*Extracted material:*
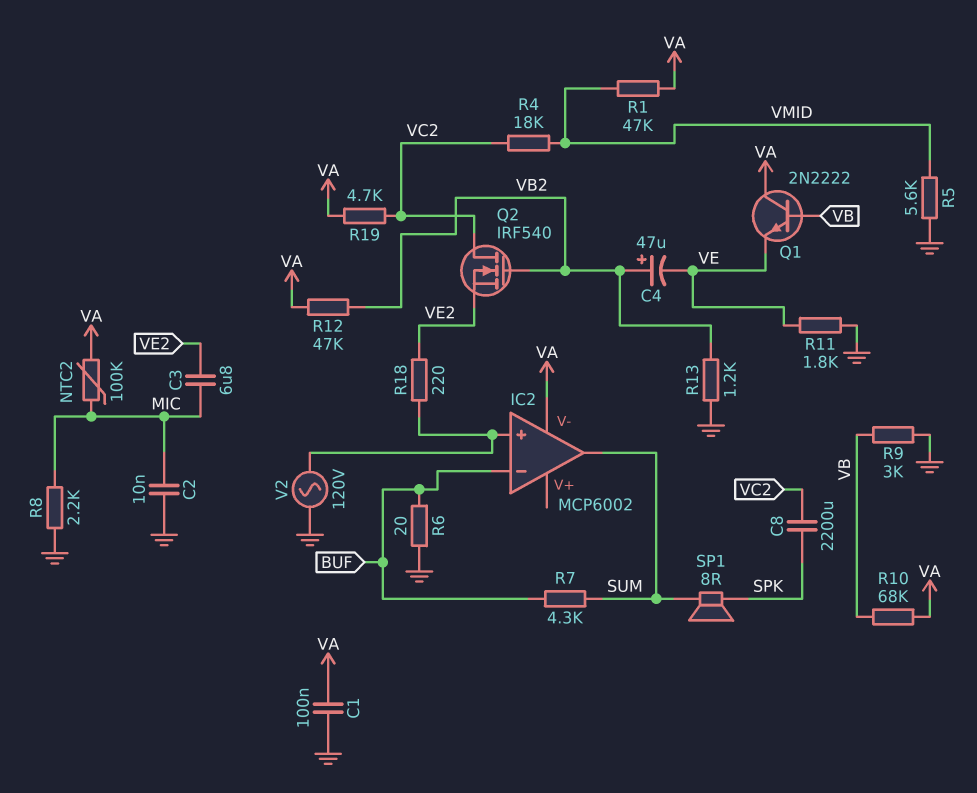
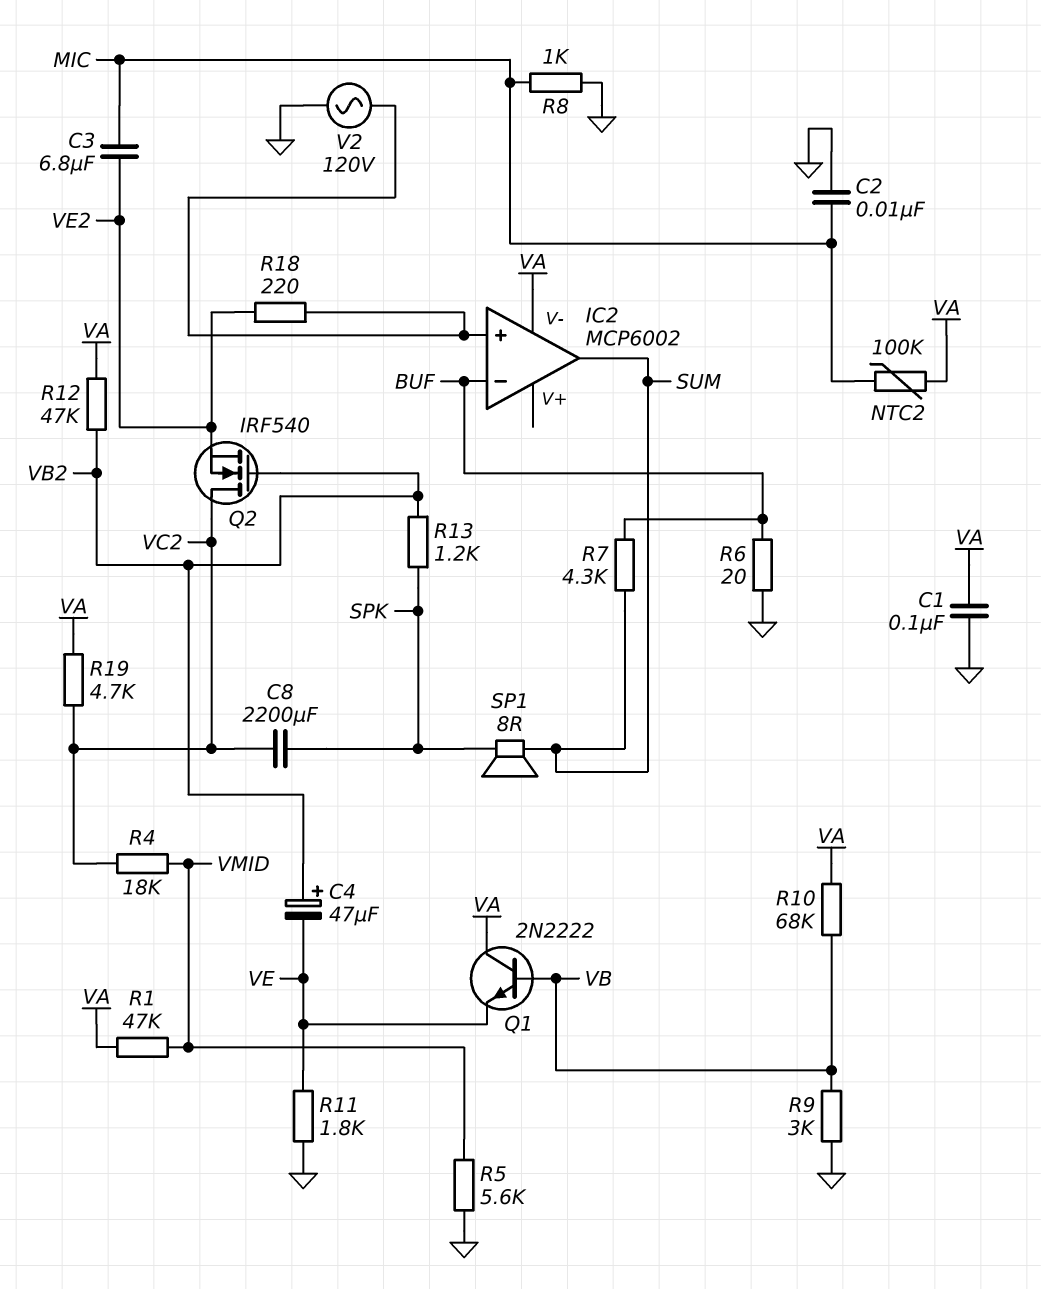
R8: 2.2k (GND, MIC) -> 1k (GND, MIC)
R13: 1.2k (GND, VB2) -> 1.2k (SPK, VB2)

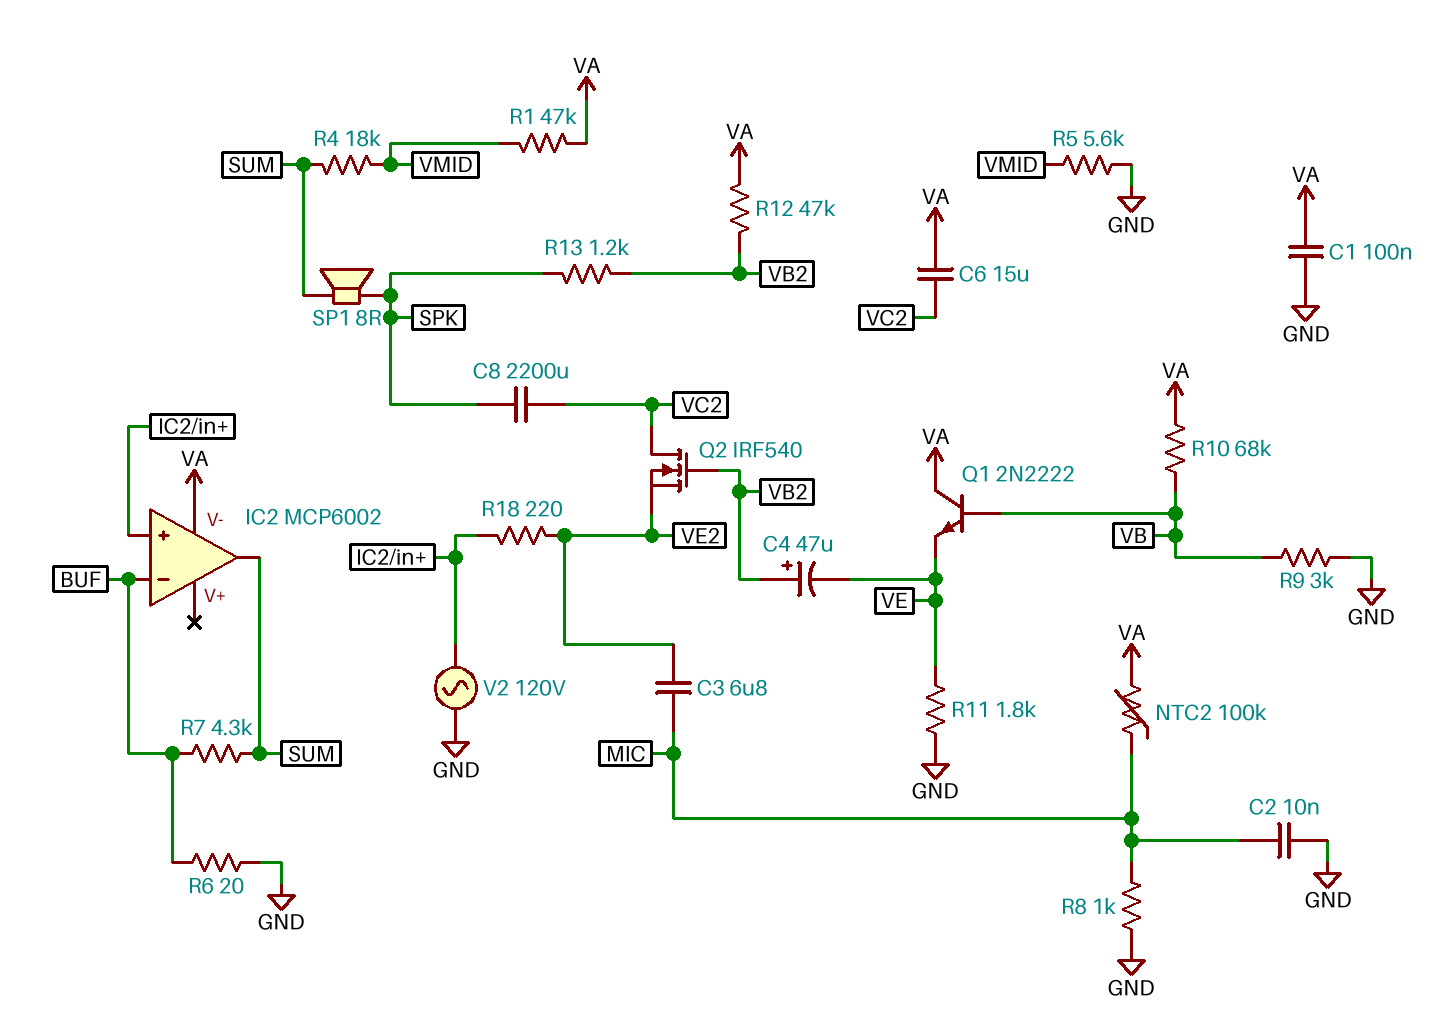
C6: none -> 15uF (VA, VC2)
R4: 18k (VC2, VMID) -> 18k (SUM, VMID)
R19: 4.7k (VA, VC2) -> none

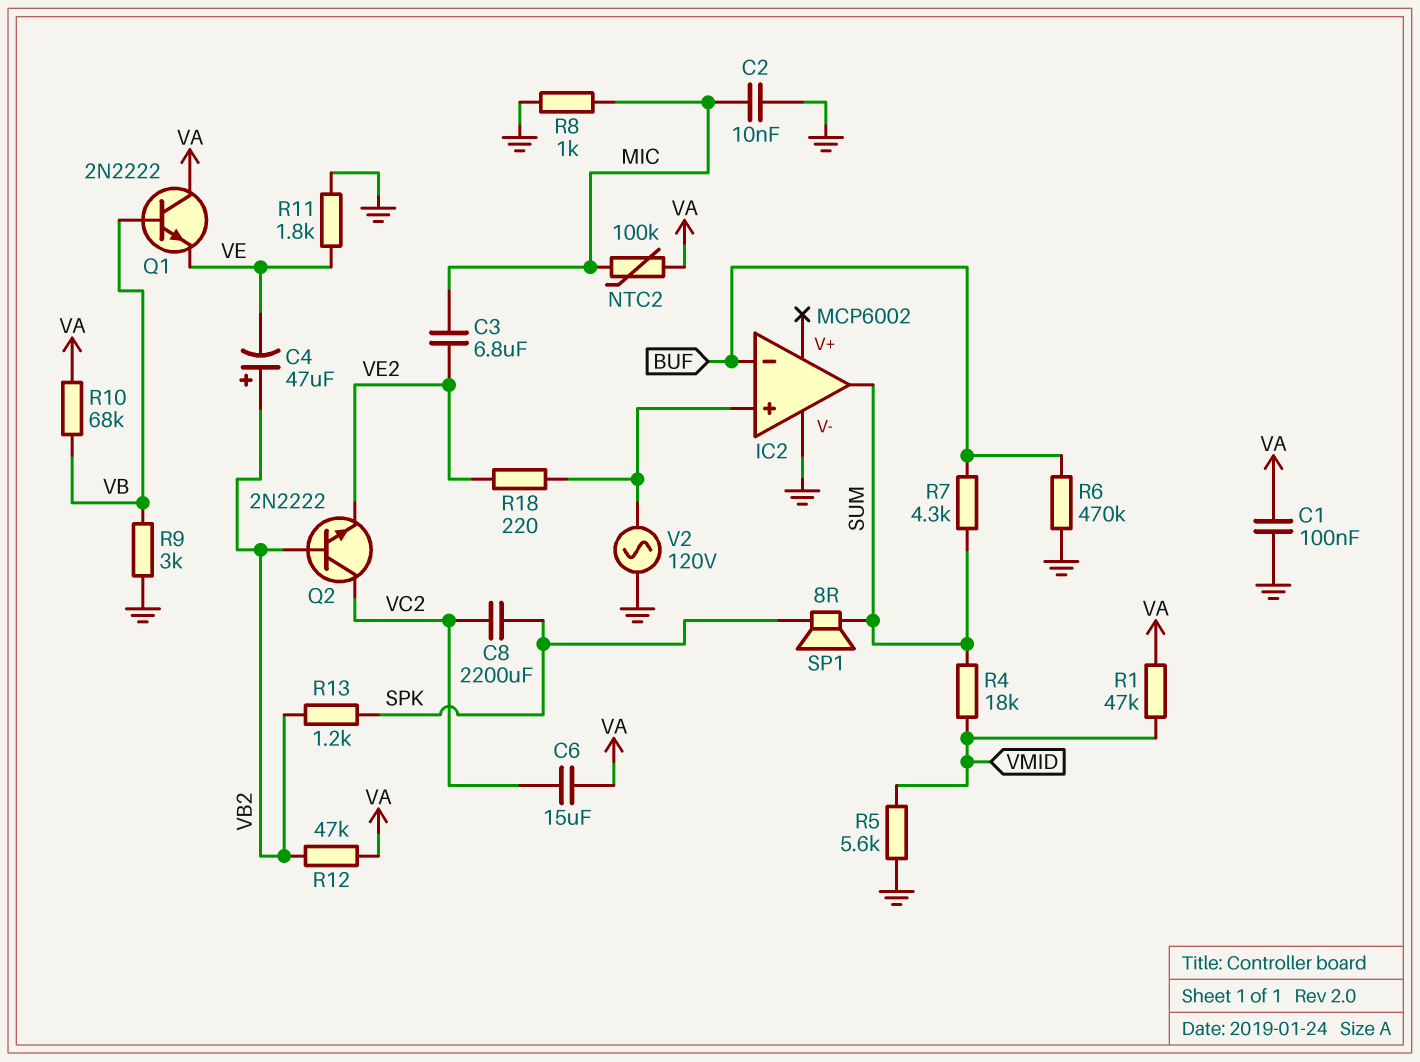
IC2 pin V-: VA -> GND
Q2: NMOS IRF540 (G VB2, D VC2, S VE2) -> NPN 2N2222 (B VB2, C VC2, E VE2)
R6: 20 (BUF, GND) -> 470k (BUF, GND)

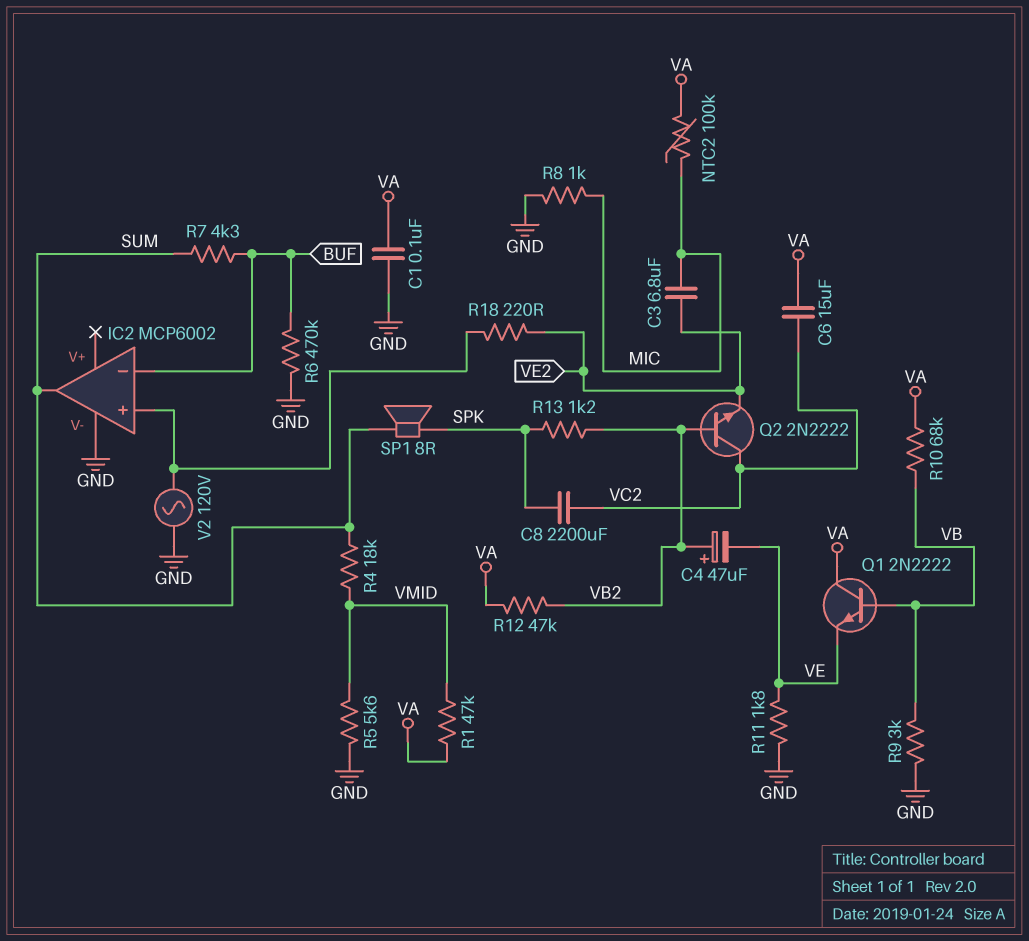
C2: 10nF (GND, MIC) -> none

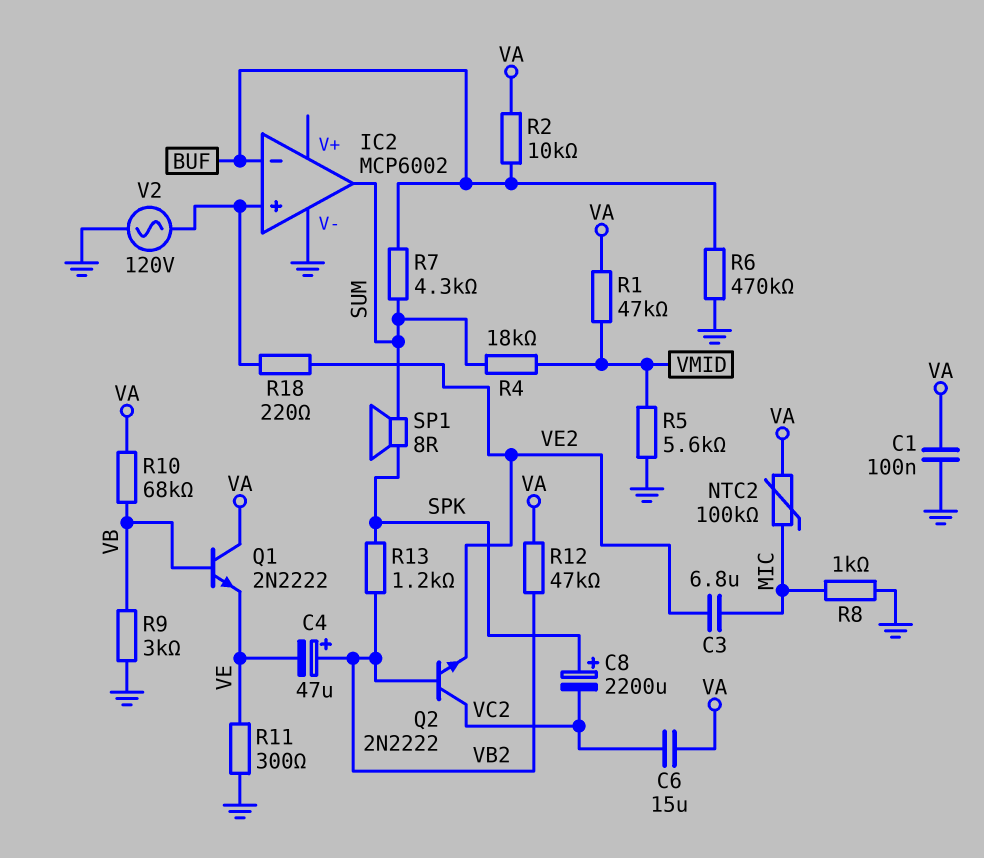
C8: 2200uF (SPK, VC2) -> 2200uF (plus SPK, minus VC2)
R2: none -> 10k (BUF, VA)
R11: 1.8k (GND, VE) -> 300 (GND, VE)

*Activity:* Only the lines from the one containing "R19: 4.7k (VA, VC2) -> none" through the final line of the data are to be written out, exactly as they stand and without pictures.

*Task output:*
R19: 4.7k (VA, VC2) -> none

IC2 pin V-: VA -> GND
Q2: NMOS IRF540 (G VB2, D VC2, S VE2) -> NPN 2N2222 (B VB2, C VC2, E VE2)
R6: 20 (BUF, GND) -> 470k (BUF, GND)

C2: 10nF (GND, MIC) -> none

C8: 2200uF (SPK, VC2) -> 2200uF (plus SPK, minus VC2)
R2: none -> 10k (BUF, VA)
R11: 1.8k (GND, VE) -> 300 (GND, VE)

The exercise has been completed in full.